Required action: Starting at the line that contains "D10: LED (A N9, K GND) -> none" in the listing below, write out every line word for word until you have written the line that contains "U3 pin IN+: N22 -> none".

Given records:
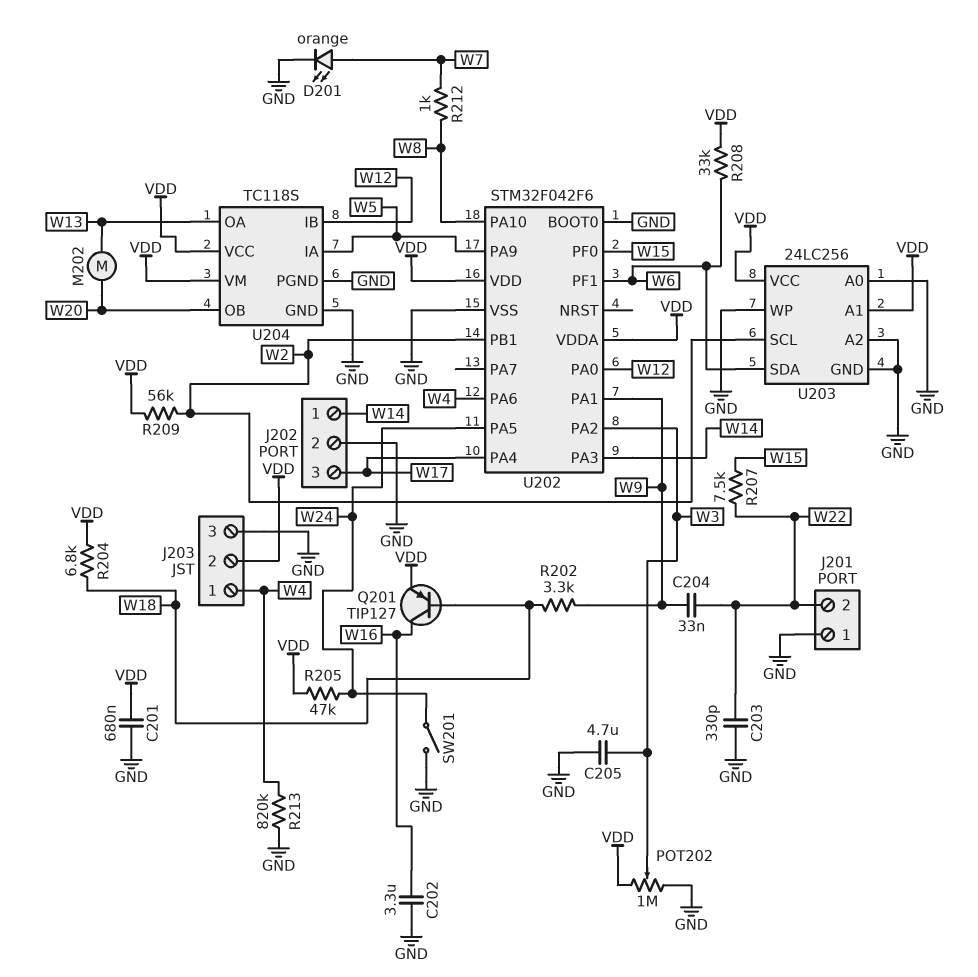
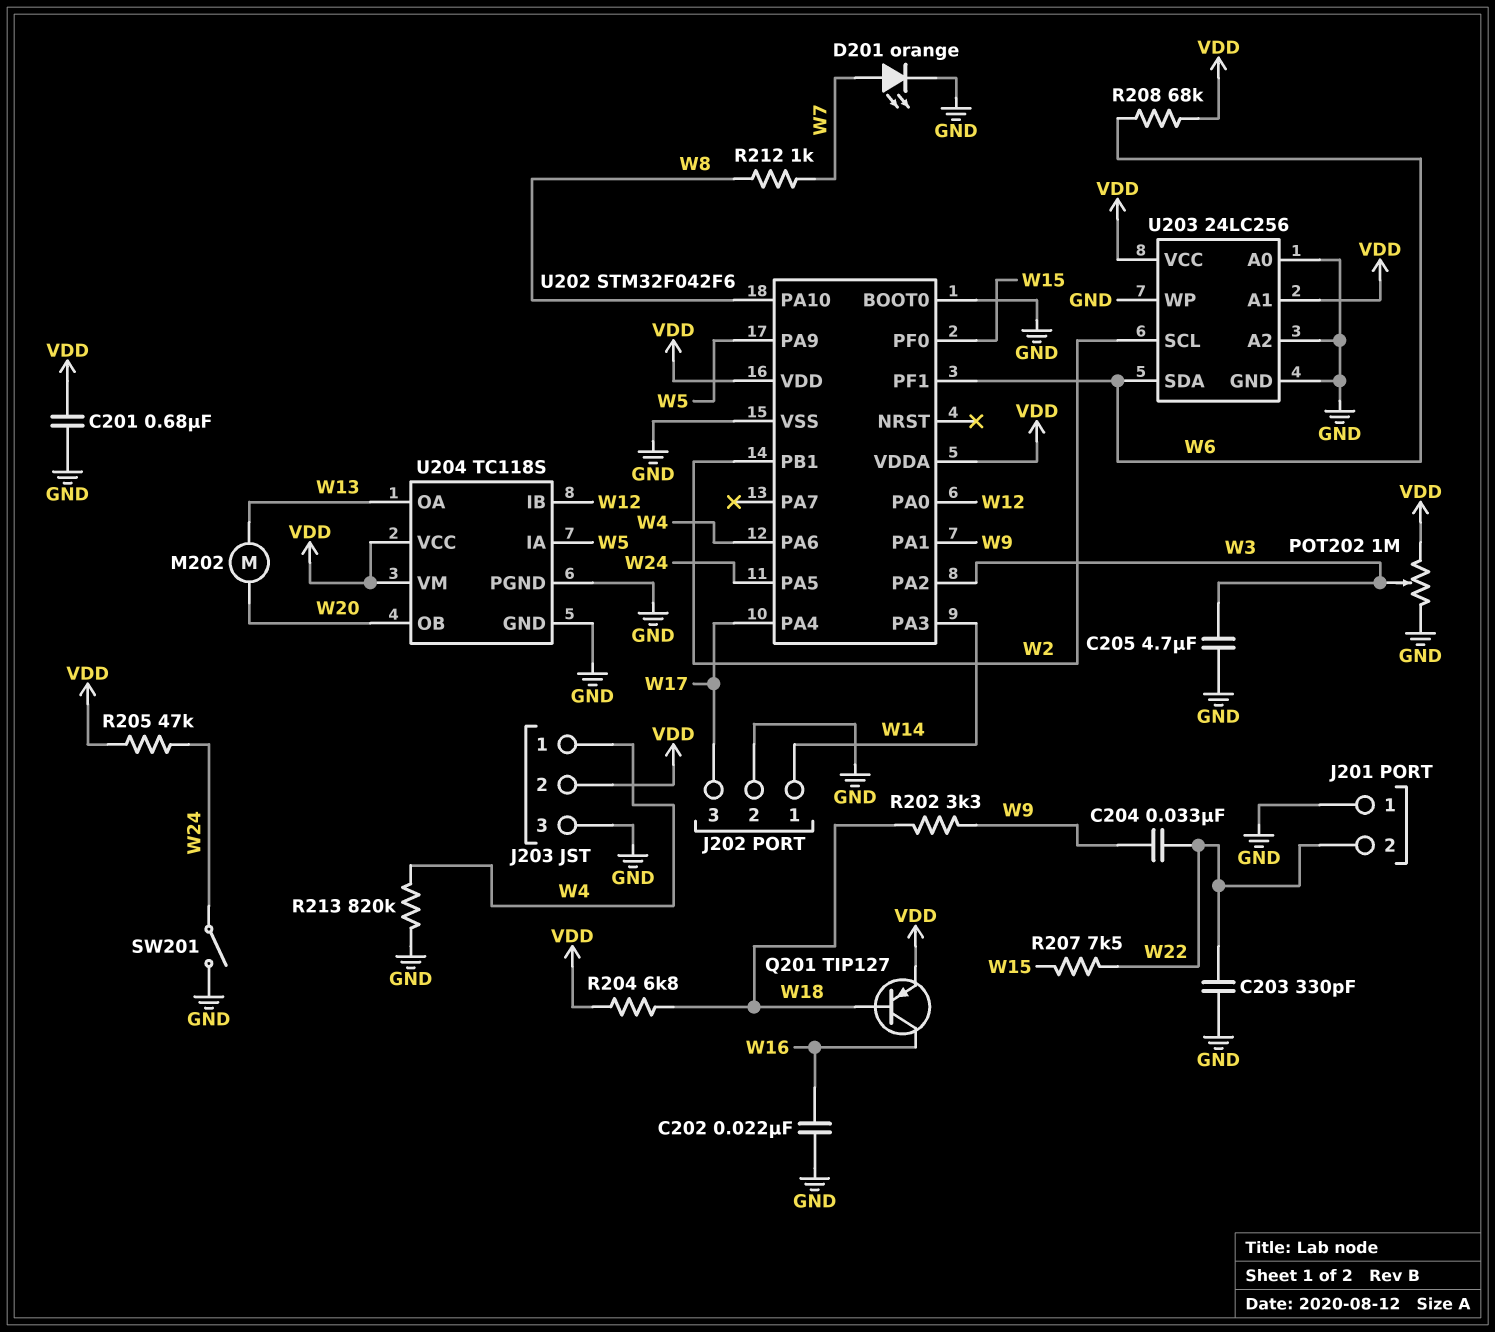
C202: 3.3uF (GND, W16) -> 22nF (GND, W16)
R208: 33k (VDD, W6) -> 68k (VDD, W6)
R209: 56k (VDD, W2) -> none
---
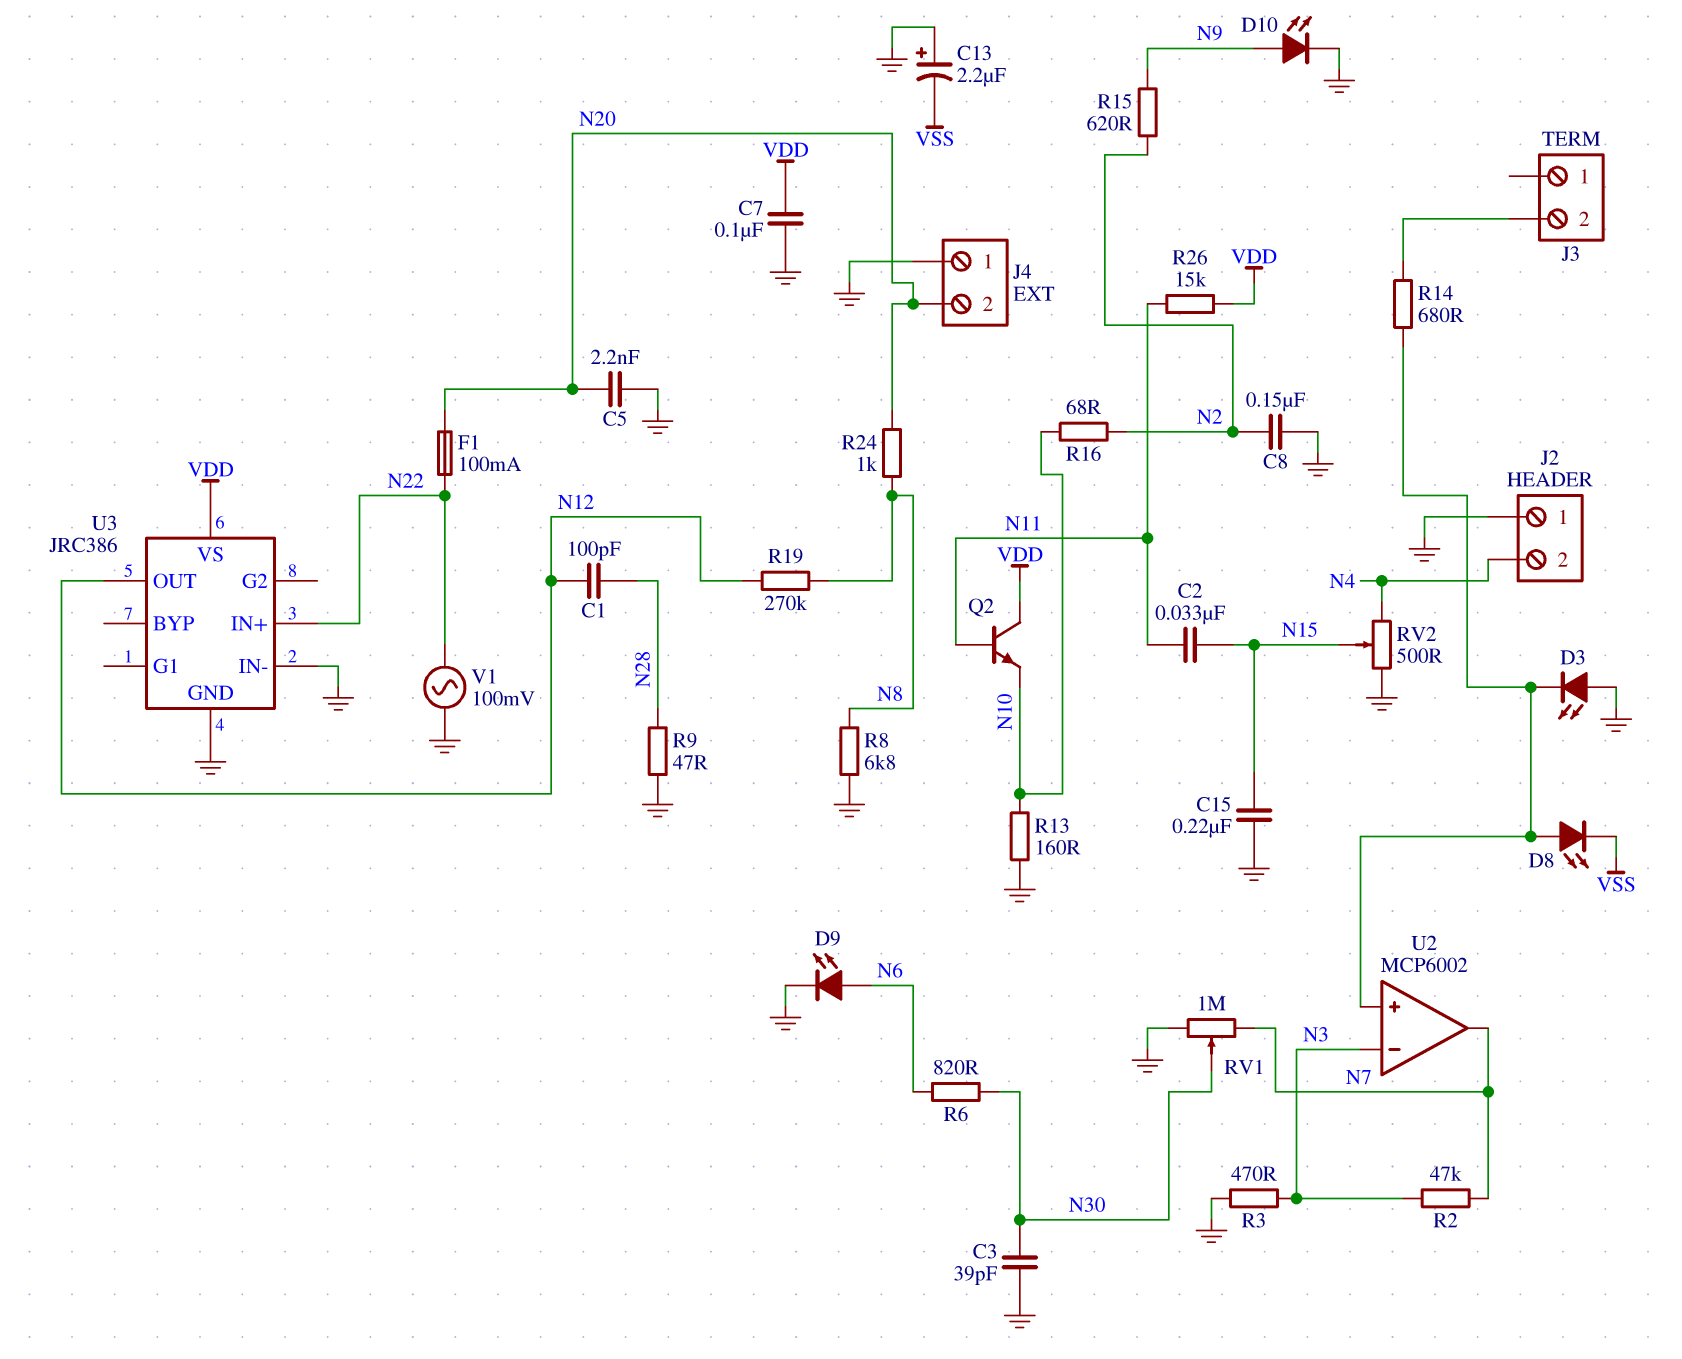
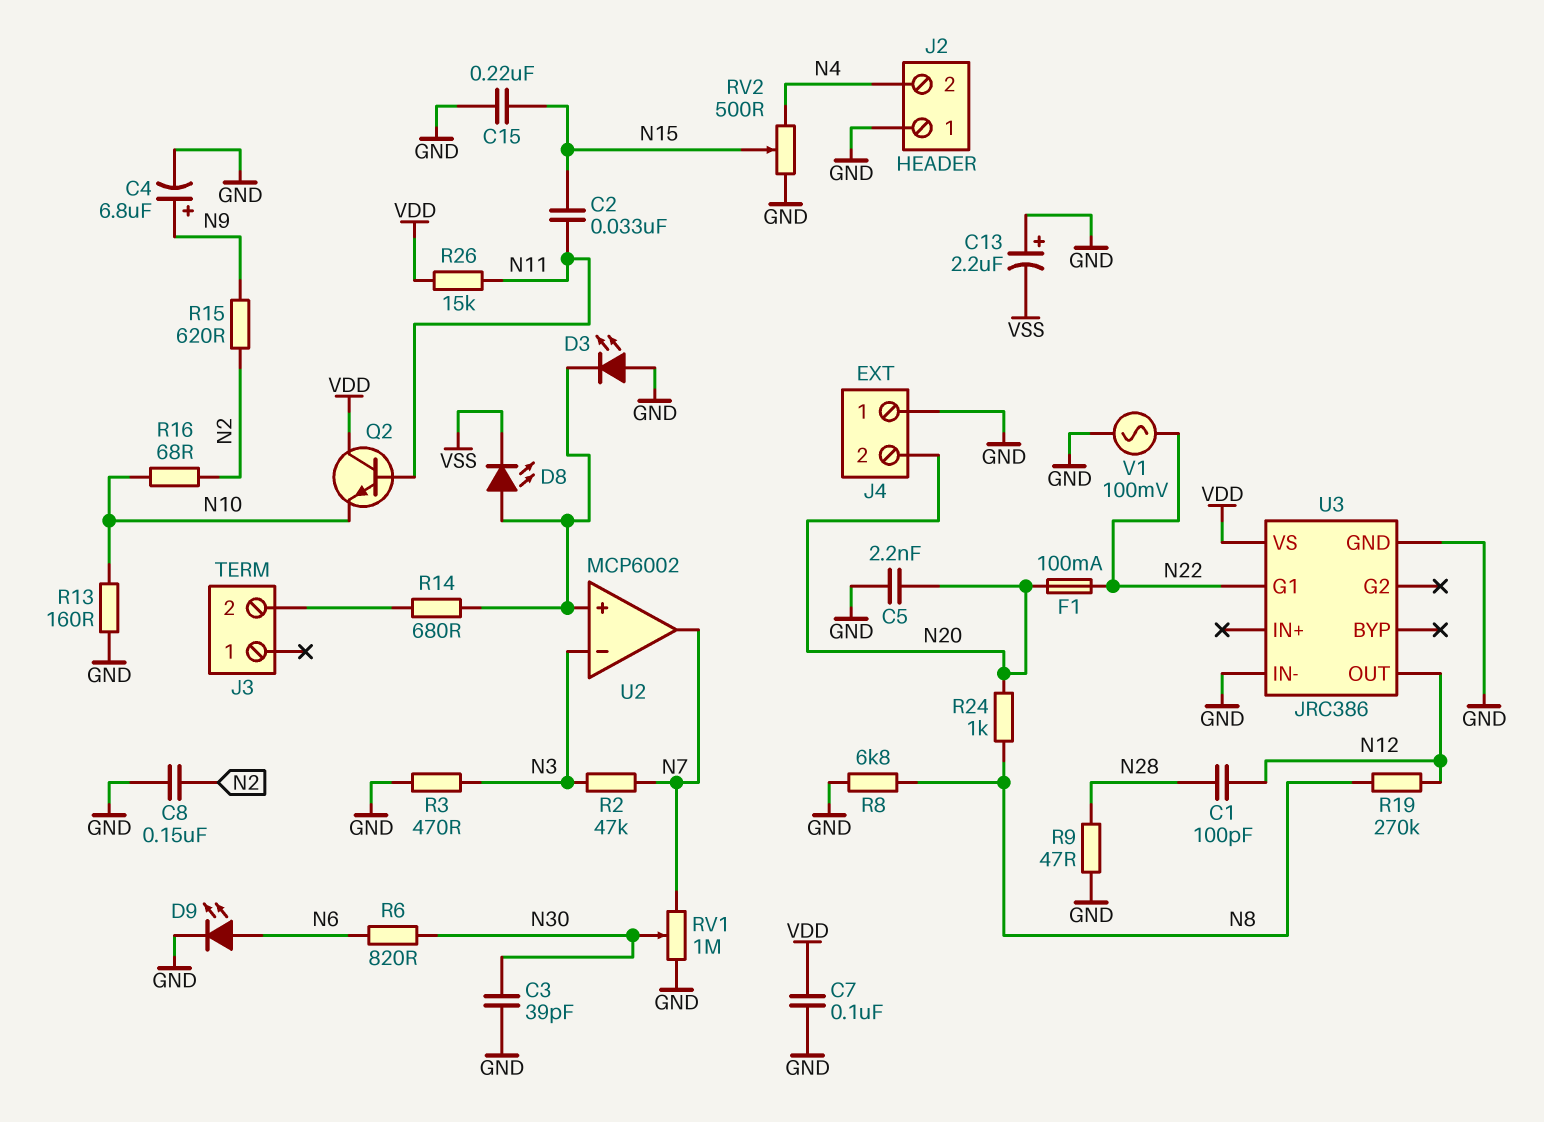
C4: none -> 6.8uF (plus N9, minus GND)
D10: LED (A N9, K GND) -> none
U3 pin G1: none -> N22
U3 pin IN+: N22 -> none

Answer section:
D10: LED (A N9, K GND) -> none
U3 pin G1: none -> N22
U3 pin IN+: N22 -> none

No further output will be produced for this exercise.